- _DIRECTIONS FOR THIS TASK_
Your answer should be the line containing "BT3: 3V (plus" and each line after it through the end of the data below, repeated exactly.

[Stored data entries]
'''

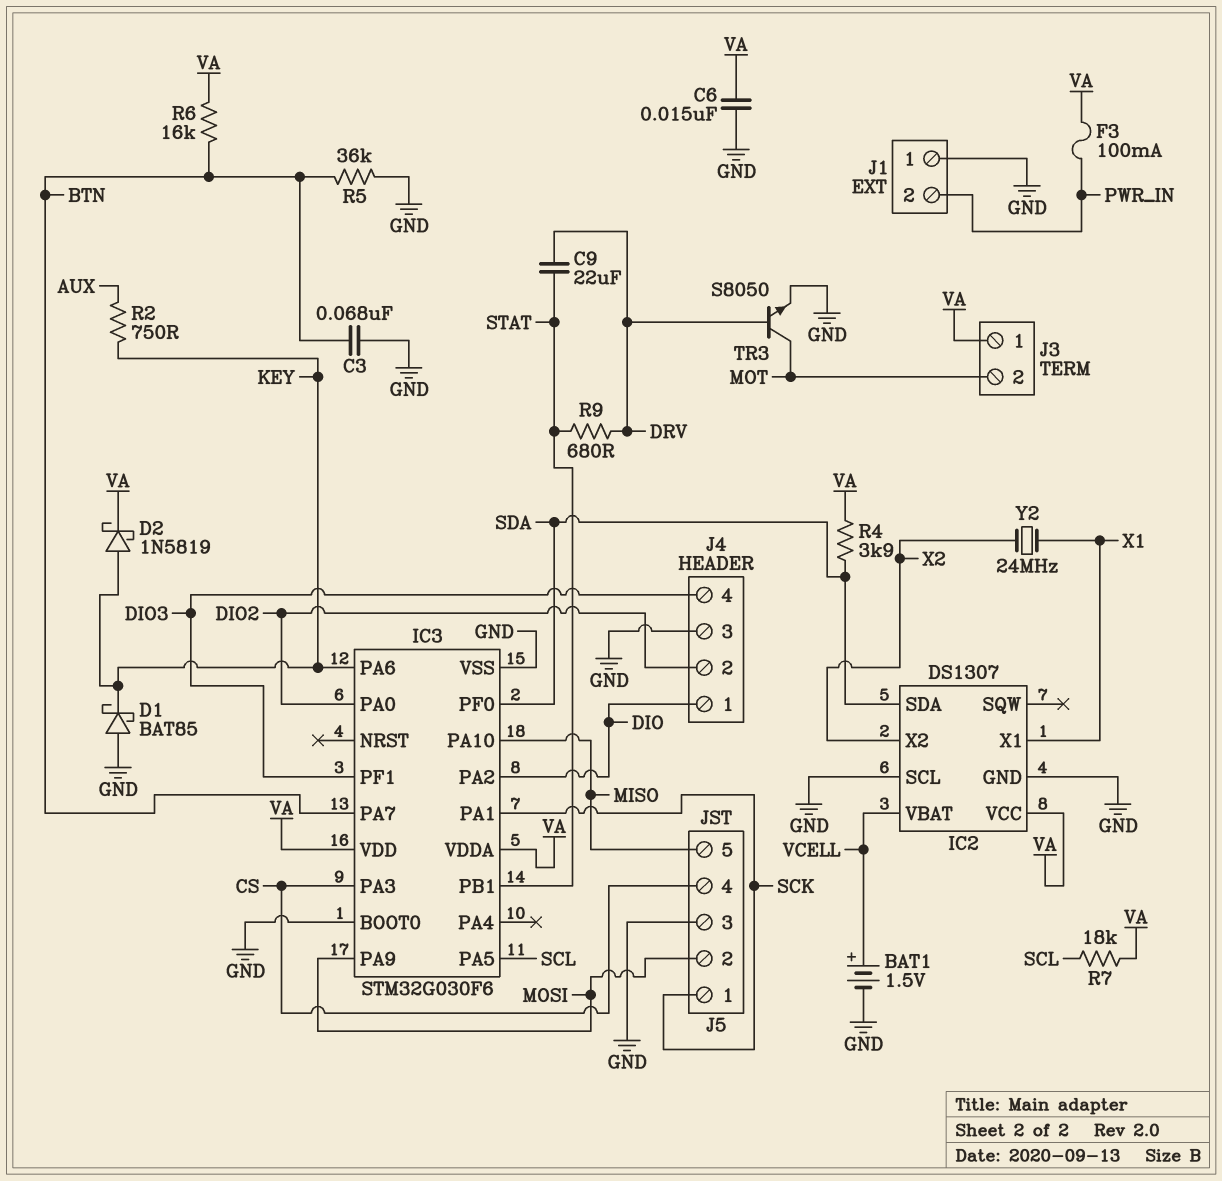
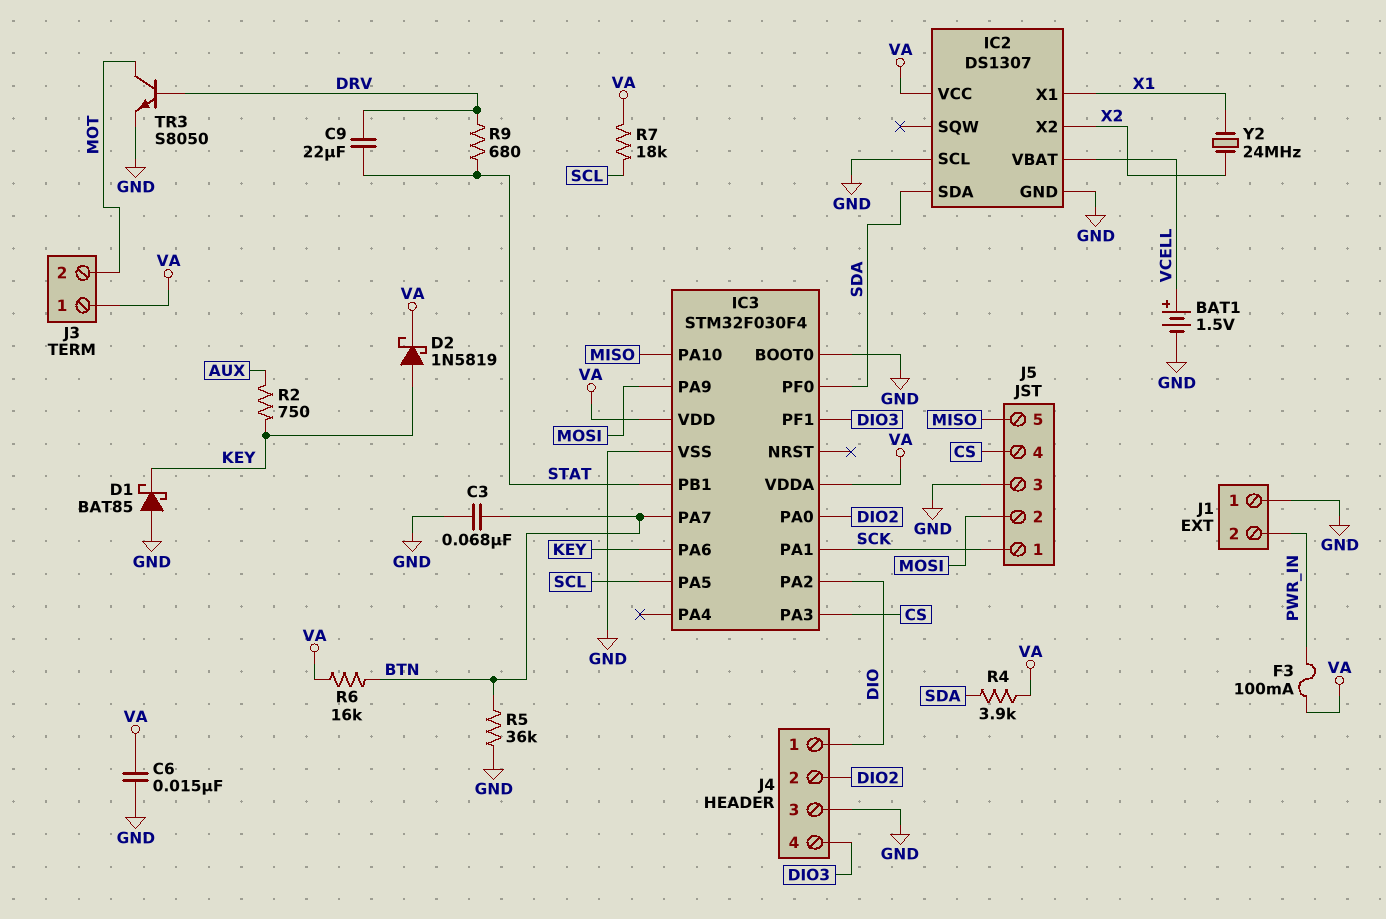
IC3: STM32G030F6 -> STM32F030F4

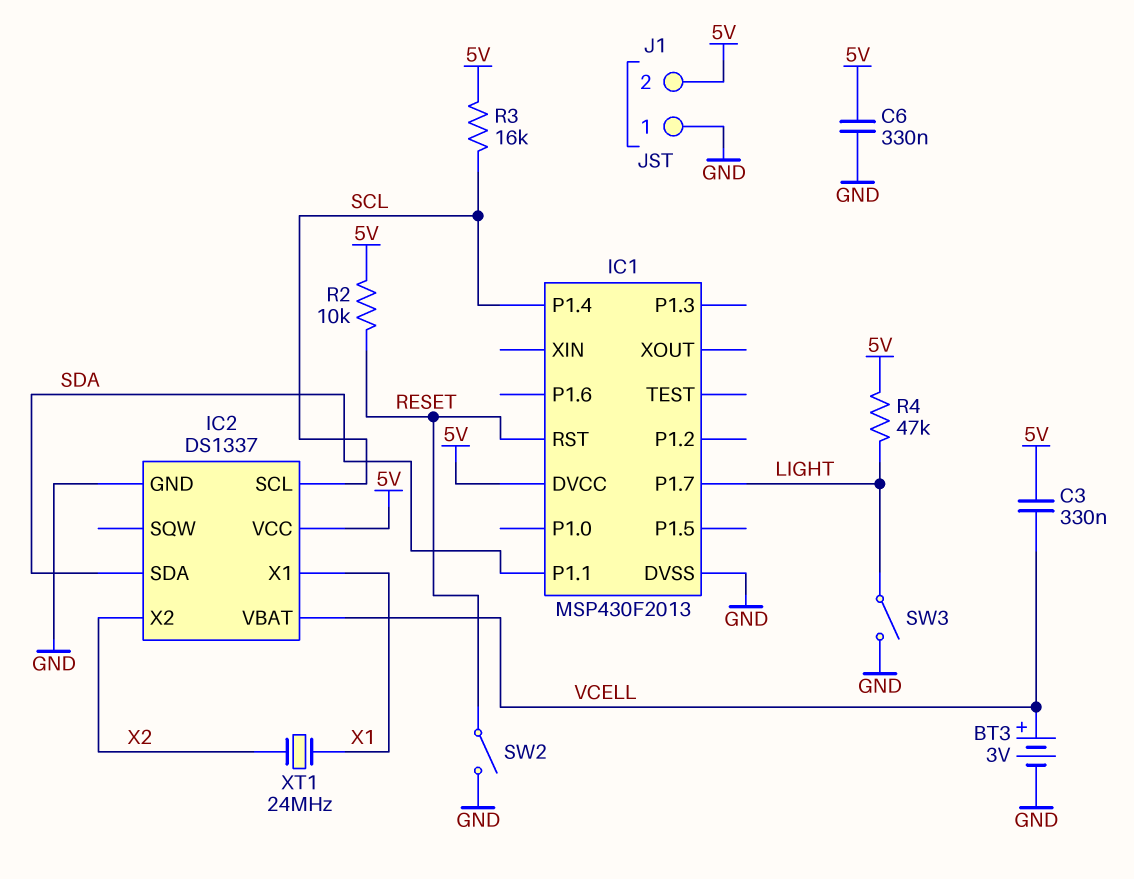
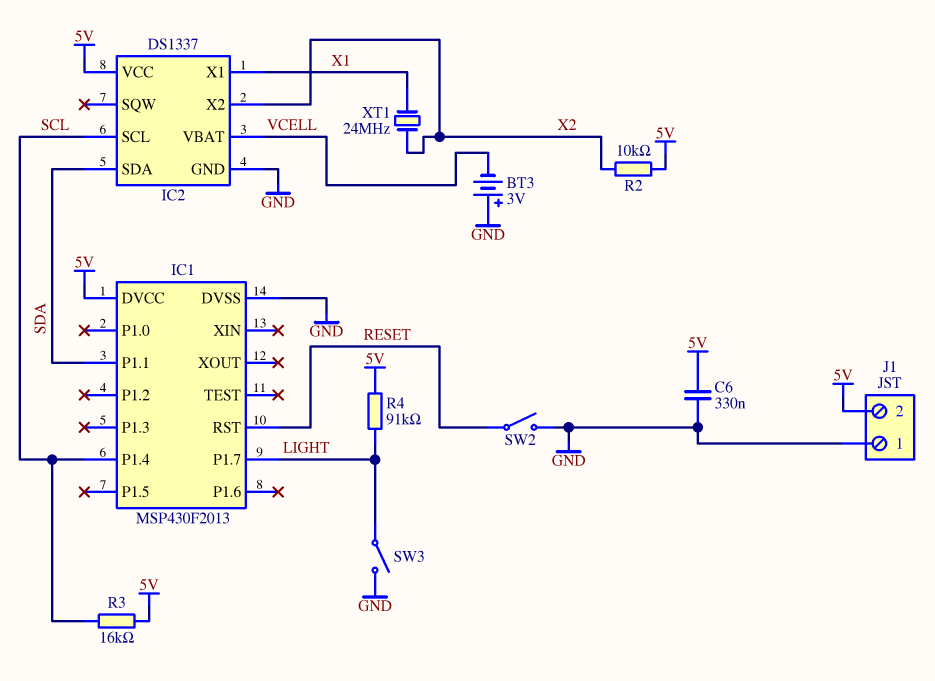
BT3: 3V (plus VCELL, minus GND) -> 3V (plus GND, minus VCELL)
C3: 330nF (5V, VCELL) -> none
R2: 10k (5V, RESET) -> 10k (5V, X2)
R4: 47k (5V, LIGHT) -> 91k (5V, LIGHT)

'''

- _WRITTEN RESPONSE_
BT3: 3V (plus VCELL, minus GND) -> 3V (plus GND, minus VCELL)
C3: 330nF (5V, VCELL) -> none
R2: 10k (5V, RESET) -> 10k (5V, X2)
R4: 47k (5V, LIGHT) -> 91k (5V, LIGHT)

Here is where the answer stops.